> [Your goal]
In the entries below, begin at the line that has "U6: INA168 -> INA180", stop after the line that has "U6 pin GND: none -> 0V", and output those lines exactly with no pictures.

··· Records for processing ···

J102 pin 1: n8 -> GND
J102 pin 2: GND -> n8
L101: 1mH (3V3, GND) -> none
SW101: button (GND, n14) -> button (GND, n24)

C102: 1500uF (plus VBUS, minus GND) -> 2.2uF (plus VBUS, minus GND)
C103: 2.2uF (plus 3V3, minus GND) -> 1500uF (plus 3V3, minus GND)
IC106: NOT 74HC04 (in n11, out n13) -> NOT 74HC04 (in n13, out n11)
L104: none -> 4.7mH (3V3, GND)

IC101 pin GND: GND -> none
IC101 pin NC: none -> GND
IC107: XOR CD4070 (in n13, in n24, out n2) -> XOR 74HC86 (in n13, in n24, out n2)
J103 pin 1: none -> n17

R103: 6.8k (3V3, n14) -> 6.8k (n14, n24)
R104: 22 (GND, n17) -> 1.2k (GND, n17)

···
··· Records for processing ···

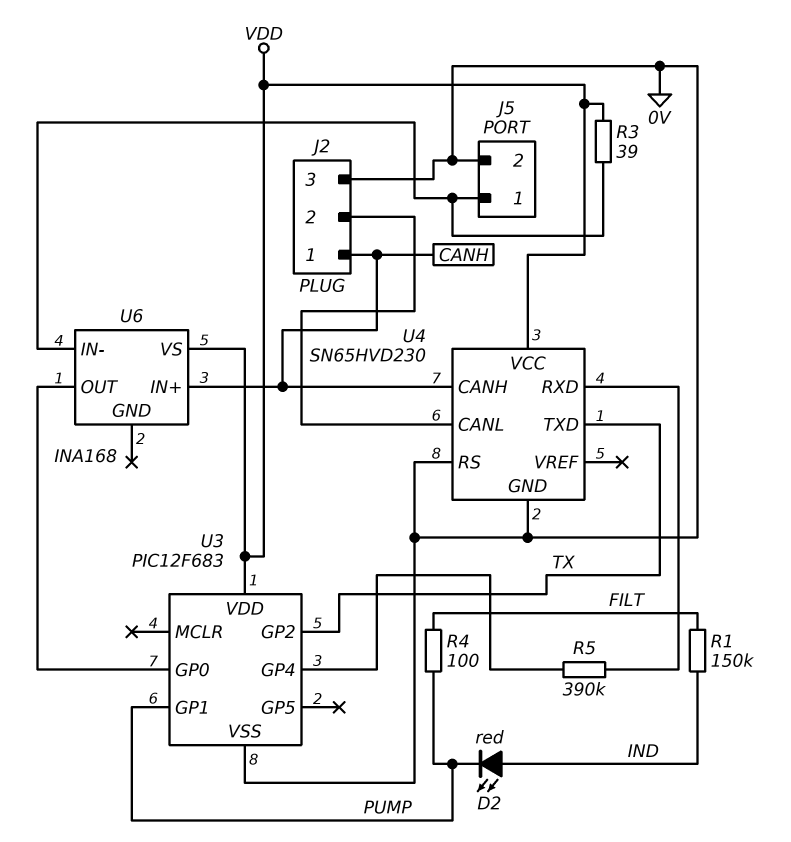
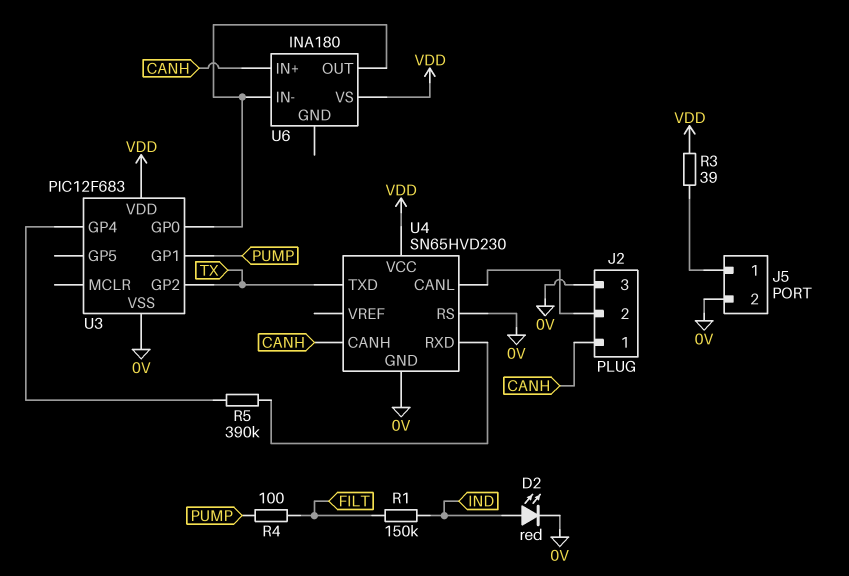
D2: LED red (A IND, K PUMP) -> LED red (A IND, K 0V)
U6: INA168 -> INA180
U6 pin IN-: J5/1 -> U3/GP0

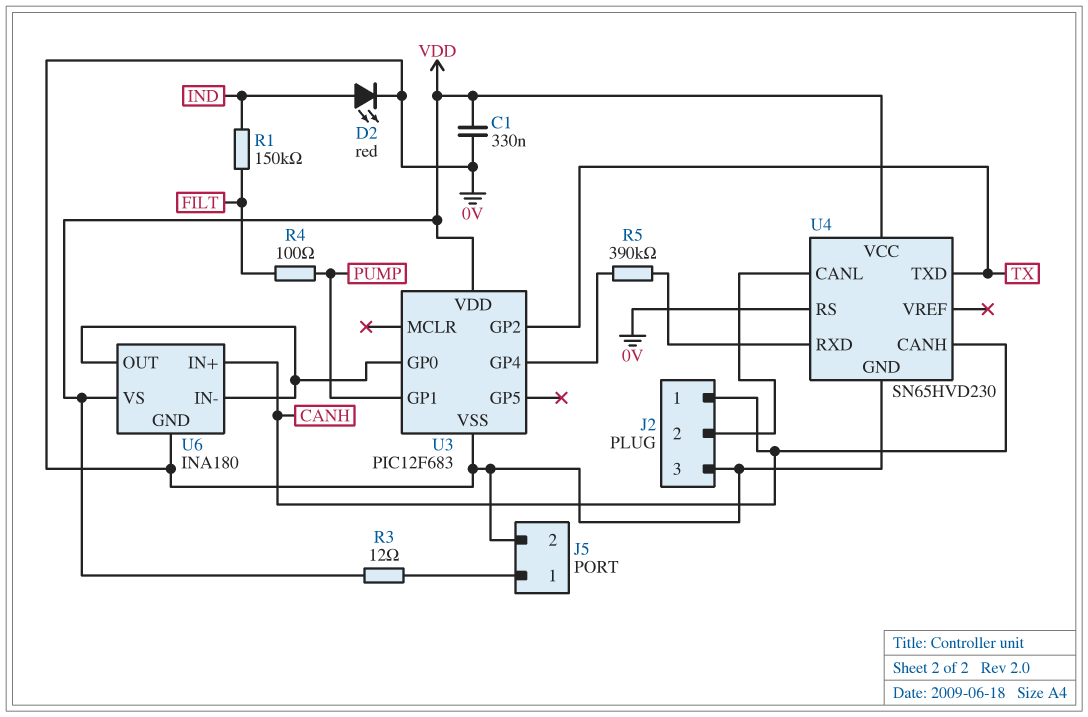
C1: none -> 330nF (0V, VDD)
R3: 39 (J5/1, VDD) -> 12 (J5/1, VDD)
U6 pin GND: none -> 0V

···
··· Records for processing ···

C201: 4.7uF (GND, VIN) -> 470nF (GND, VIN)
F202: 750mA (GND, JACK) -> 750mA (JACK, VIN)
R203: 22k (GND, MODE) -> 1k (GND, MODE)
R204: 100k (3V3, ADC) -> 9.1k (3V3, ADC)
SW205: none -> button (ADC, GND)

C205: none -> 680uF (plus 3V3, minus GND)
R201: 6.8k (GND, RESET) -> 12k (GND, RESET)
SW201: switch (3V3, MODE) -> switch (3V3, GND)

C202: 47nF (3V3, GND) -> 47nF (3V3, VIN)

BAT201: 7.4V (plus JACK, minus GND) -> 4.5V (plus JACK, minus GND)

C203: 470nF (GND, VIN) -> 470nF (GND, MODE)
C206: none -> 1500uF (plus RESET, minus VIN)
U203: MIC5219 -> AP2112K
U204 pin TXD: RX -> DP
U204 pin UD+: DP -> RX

···

> [Written reply]
U6: INA168 -> INA180
U6 pin IN-: J5/1 -> U3/GP0

C1: none -> 330nF (0V, VDD)
R3: 39 (J5/1, VDD) -> 12 (J5/1, VDD)
U6 pin GND: none -> 0V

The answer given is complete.